## Source material:

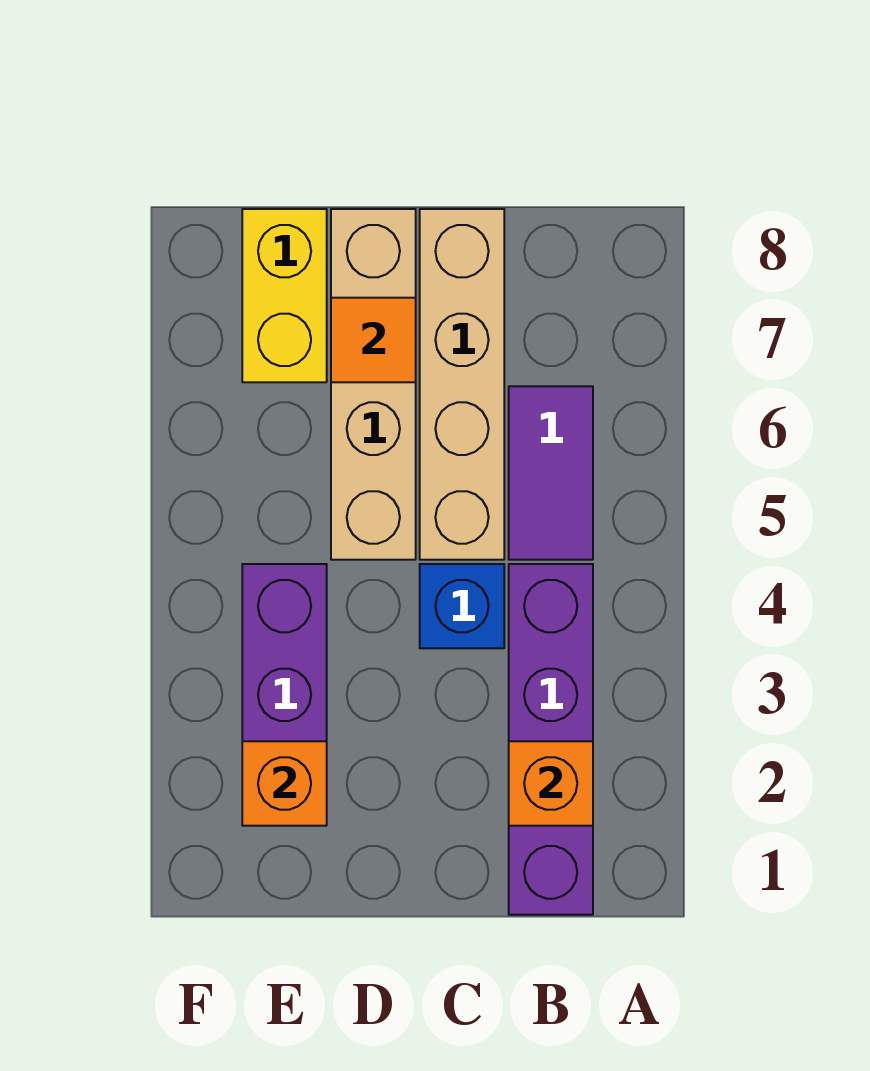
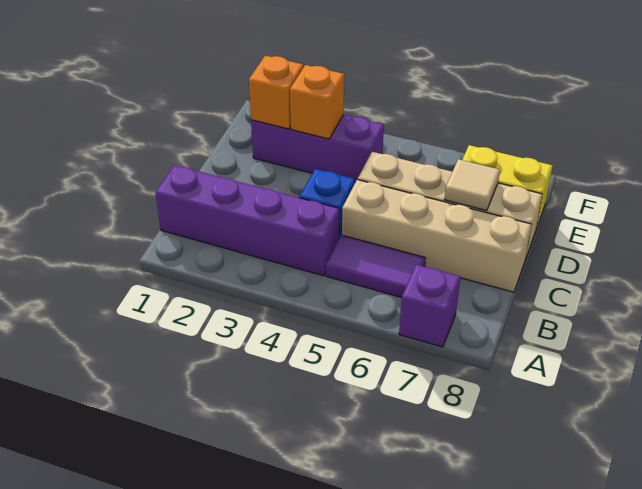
none -> purple brick A7 level 1
orange brick B2 level 2 -> orange brick E3 level 2
orange tile D7 level 2 -> tan tile D7 level 2

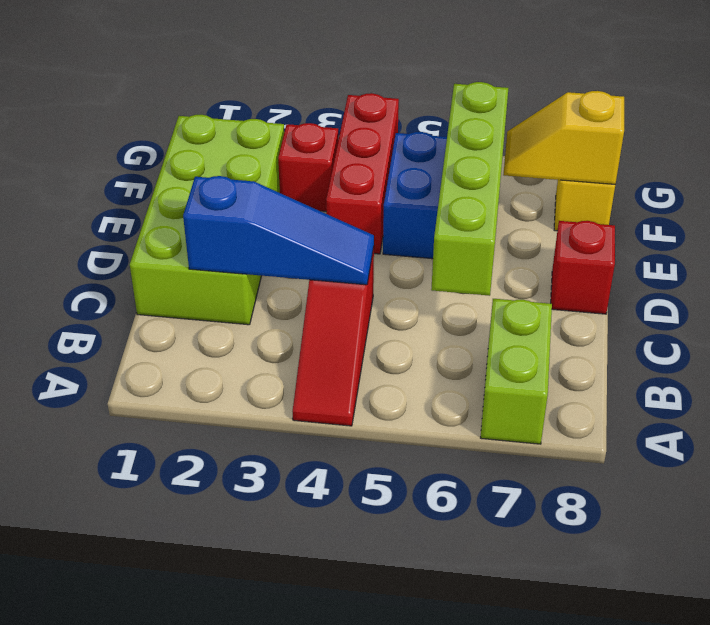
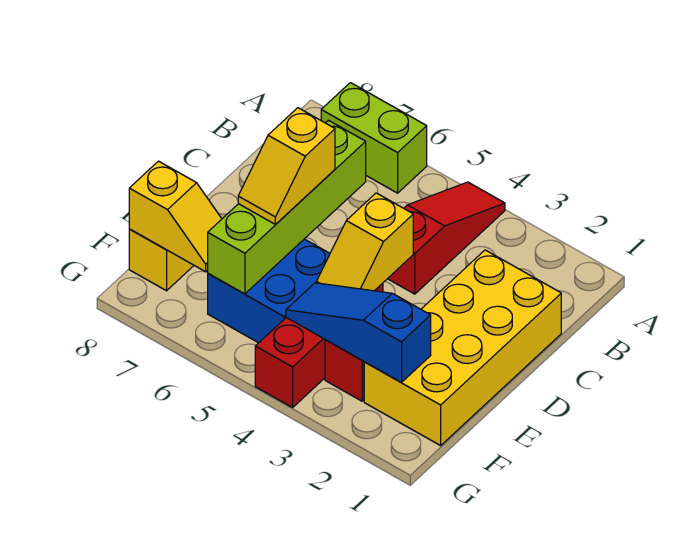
lime brick A7:B7 level 1 -> lime brick A6:A7 level 1
lime brick C1:F2 level 1 -> yellow brick C1:F2 level 1
blue slope C2:C4 level 2 top 2 -> blue slope F2:F4 level 2 top 2
none -> yellow slope D4:E4 level 2 top D
none -> yellow slope D6:E6 level 3 top D
red brick D8 level 1 -> none

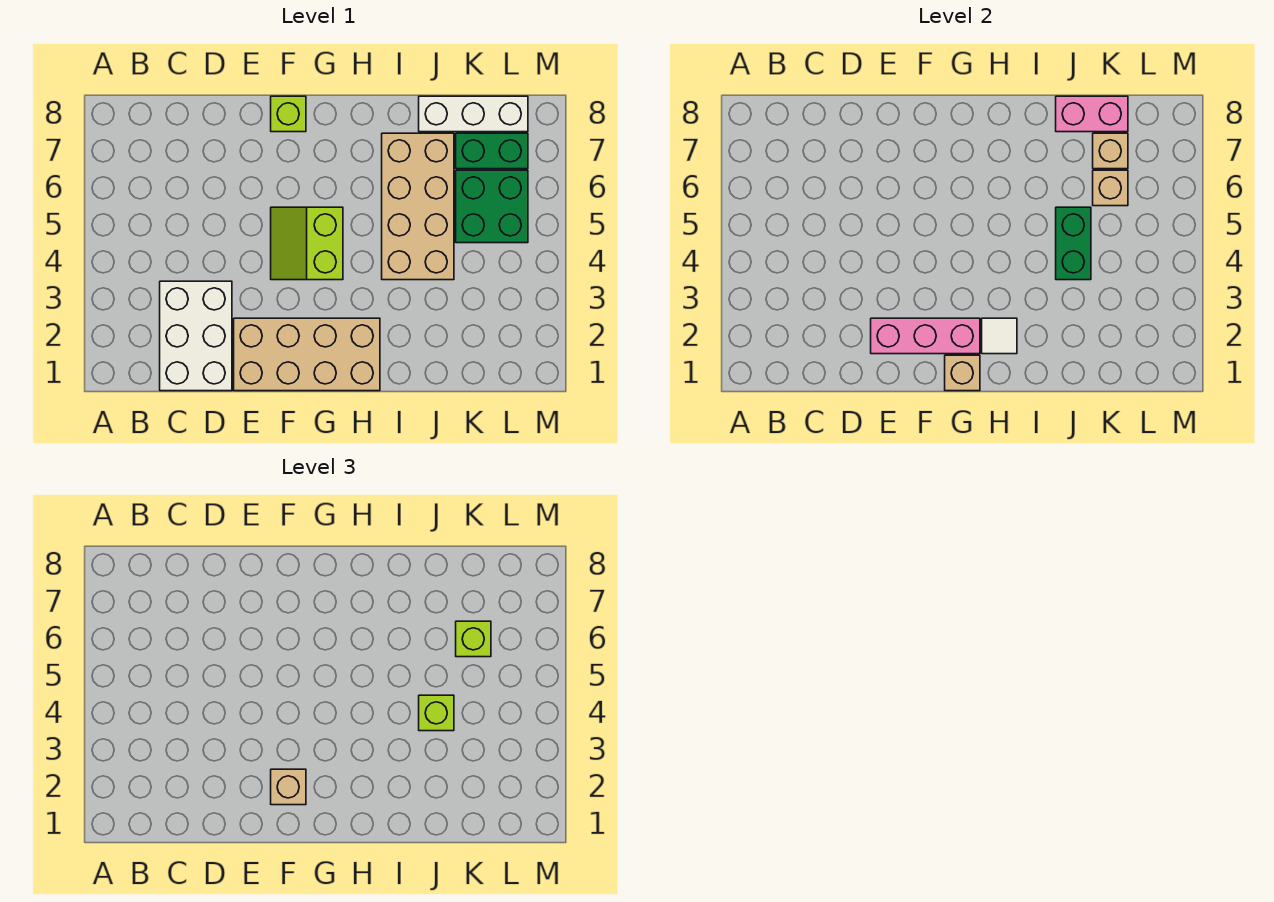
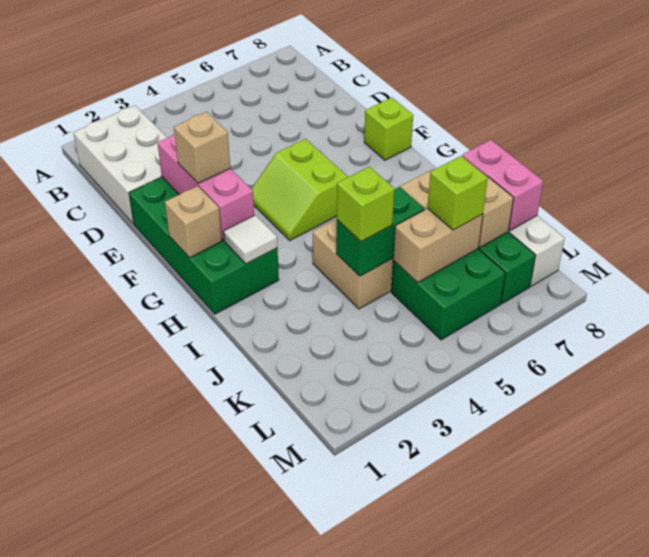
white brick C1:D3 level 1 -> white brick B1:D2 level 1
tan brick E1:H2 level 1 -> green brick E1:H2 level 1
lime slope F4:G5 level 1 top G -> lime slope F4:G5 level 1 top 5
tan brick K6 level 2 -> tan brick K5:K6 level 2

## Work to complete:
Write out exactly the lines from the line that contains "lime brick C1:F2" through the end of the material, including both ends. No pictures belong in the copy.

## Your response:
lime brick C1:F2 level 1 -> yellow brick C1:F2 level 1
blue slope C2:C4 level 2 top 2 -> blue slope F2:F4 level 2 top 2
none -> yellow slope D4:E4 level 2 top D
none -> yellow slope D6:E6 level 3 top D
red brick D8 level 1 -> none

white brick C1:D3 level 1 -> white brick B1:D2 level 1
tan brick E1:H2 level 1 -> green brick E1:H2 level 1
lime slope F4:G5 level 1 top G -> lime slope F4:G5 level 1 top 5
tan brick K6 level 2 -> tan brick K5:K6 level 2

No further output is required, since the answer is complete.